Assignment —
Copy out the data from the line containing "can in pink (no. 2 from left) -> none" to its last line, exactly. No pictures.
-- Supplied material follows --
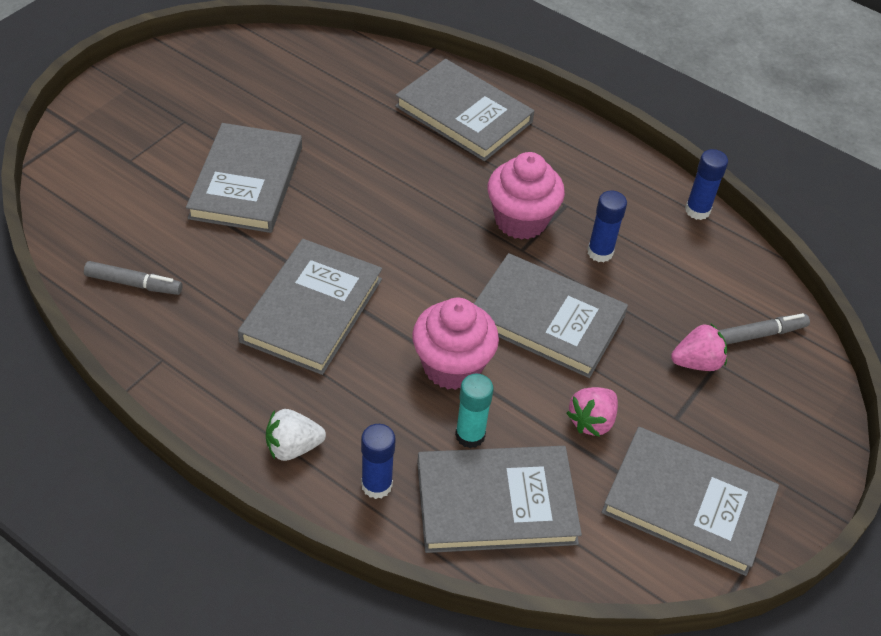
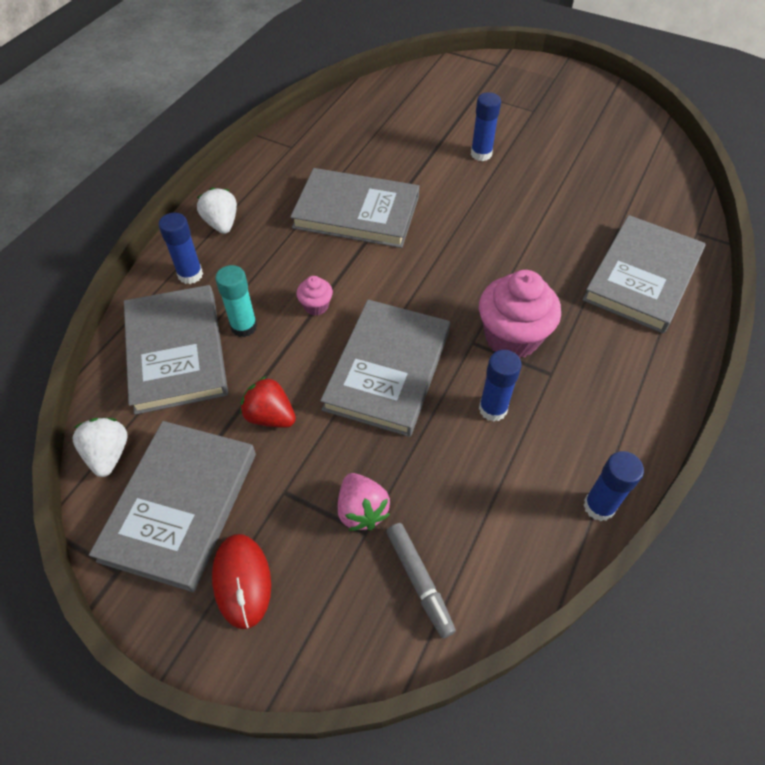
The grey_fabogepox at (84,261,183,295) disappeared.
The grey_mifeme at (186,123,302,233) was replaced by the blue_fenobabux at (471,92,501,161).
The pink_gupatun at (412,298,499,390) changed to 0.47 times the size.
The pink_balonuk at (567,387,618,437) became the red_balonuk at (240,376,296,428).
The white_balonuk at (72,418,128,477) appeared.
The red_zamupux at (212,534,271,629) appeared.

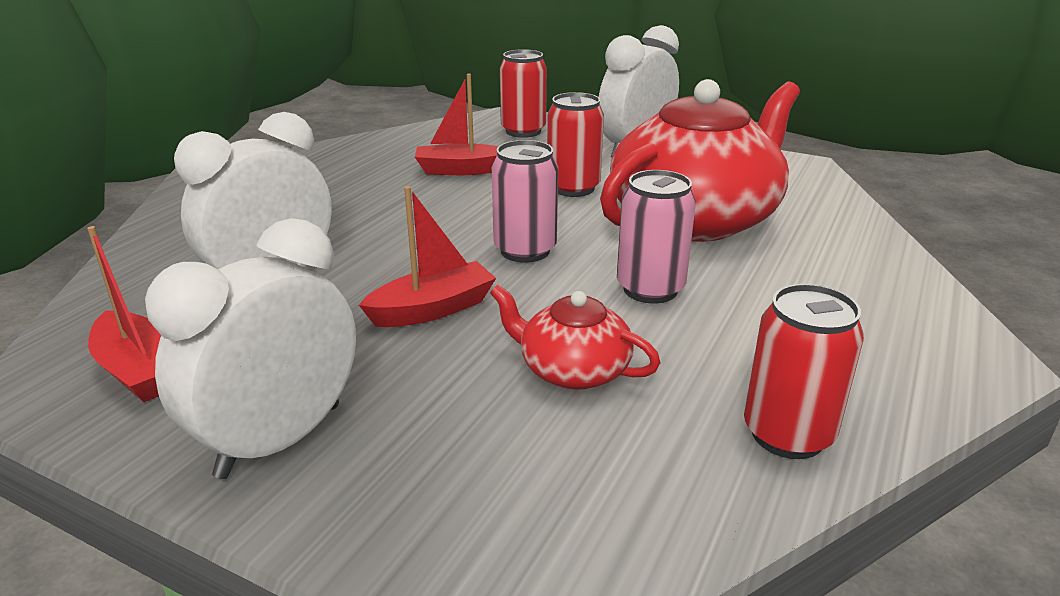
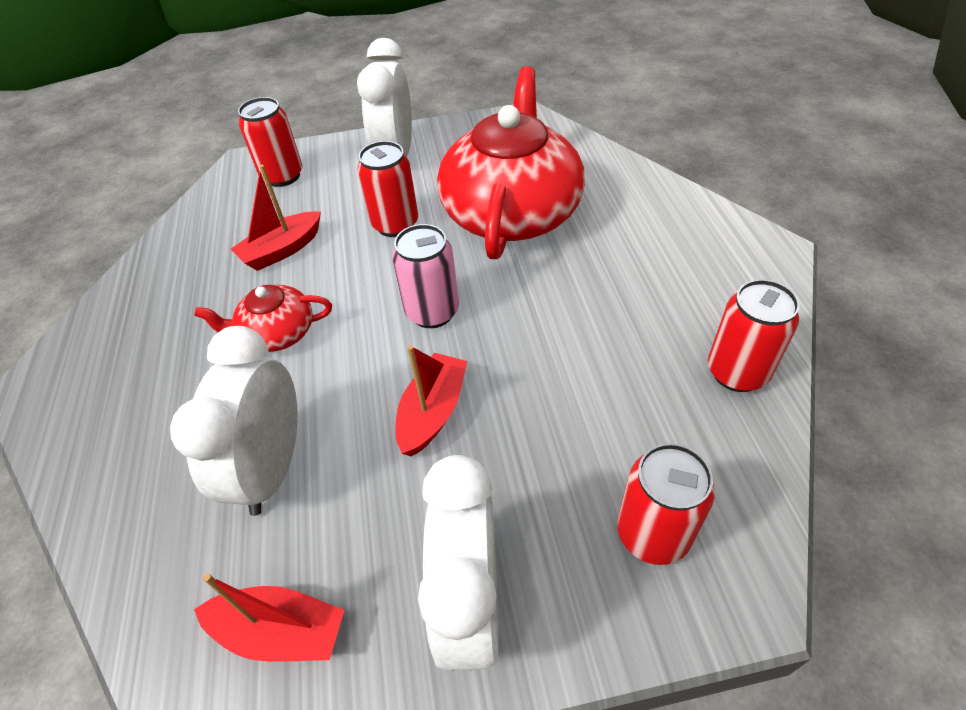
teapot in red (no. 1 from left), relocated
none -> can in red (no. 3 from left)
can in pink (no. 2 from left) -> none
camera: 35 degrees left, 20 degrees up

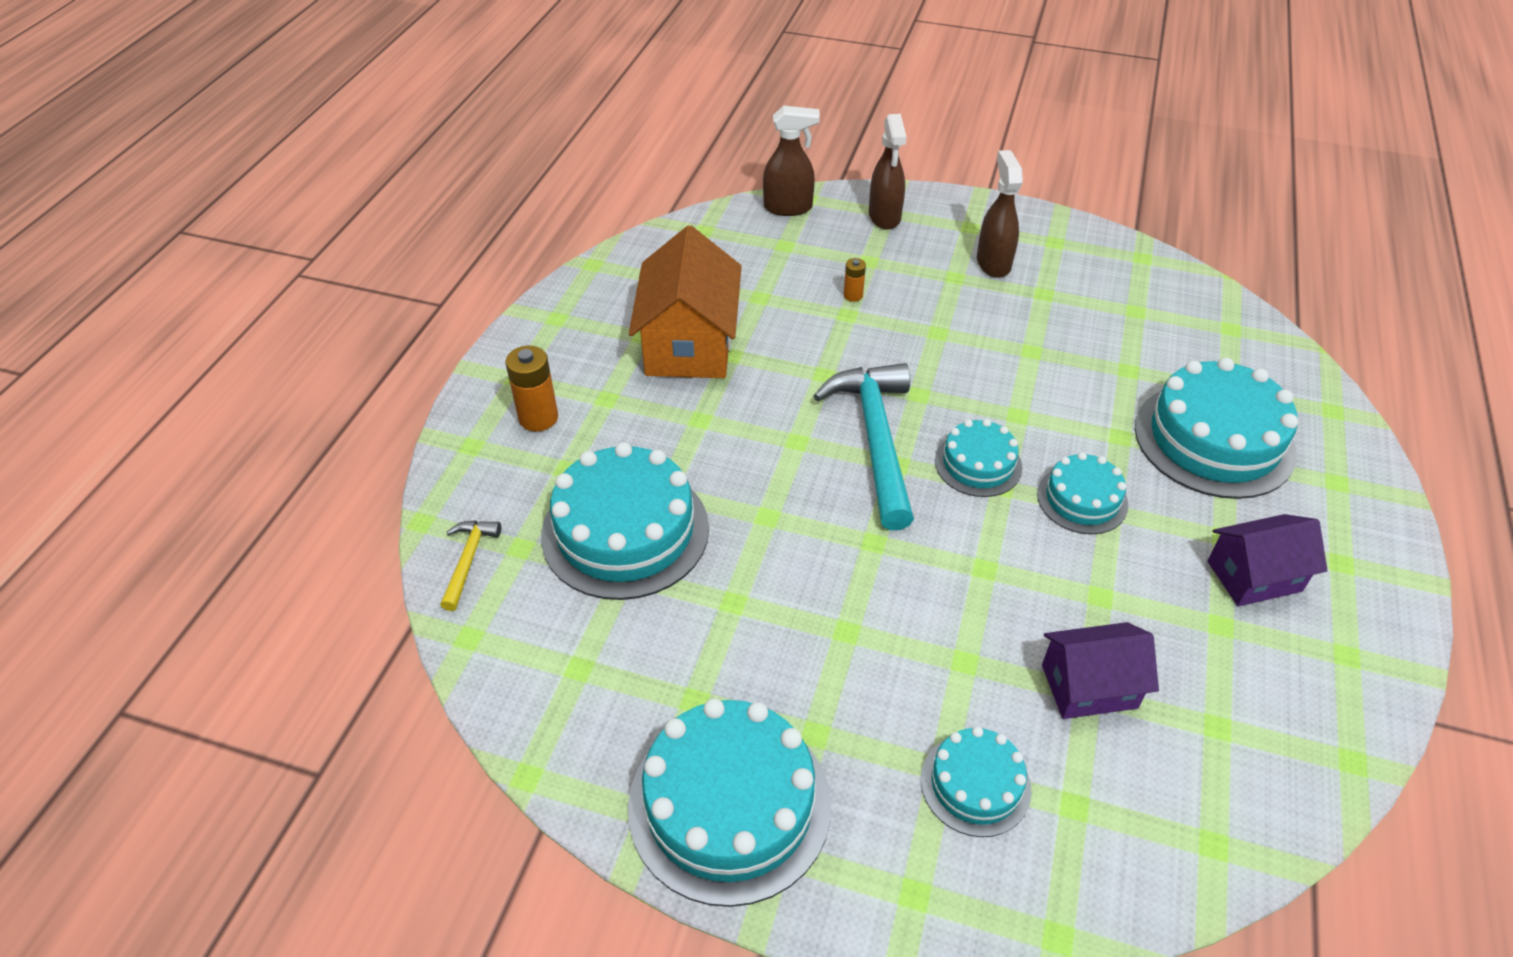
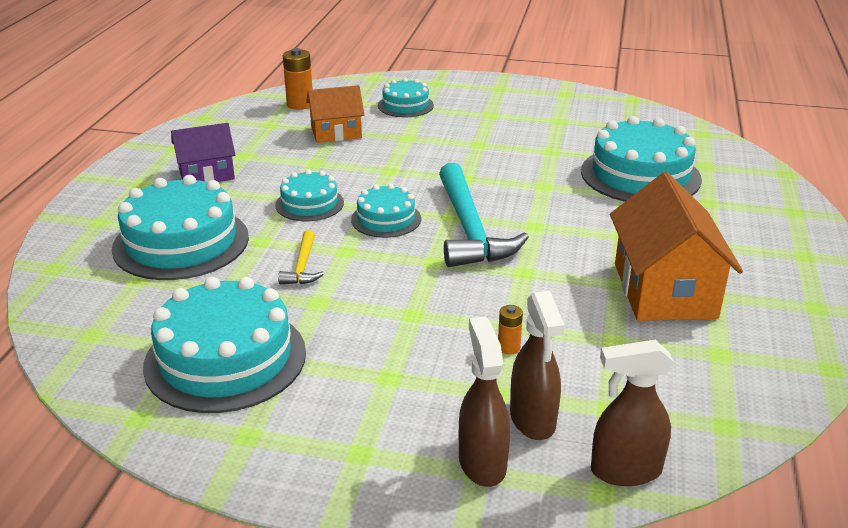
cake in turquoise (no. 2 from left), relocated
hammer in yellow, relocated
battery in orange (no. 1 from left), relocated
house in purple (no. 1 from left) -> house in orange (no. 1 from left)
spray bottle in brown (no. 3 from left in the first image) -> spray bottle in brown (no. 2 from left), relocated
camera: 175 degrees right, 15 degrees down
-- Supplied material concluded --
Your response —
can in pink (no. 2 from left) -> none
camera: 35 degrees left, 20 degrees up

cake in turquoise (no. 2 from left), relocated
hammer in yellow, relocated
battery in orange (no. 1 from left), relocated
house in purple (no. 1 from left) -> house in orange (no. 1 from left)
spray bottle in brown (no. 3 from left in the first image) -> spray bottle in brown (no. 2 from left), relocated
camera: 175 degrees right, 15 degrees down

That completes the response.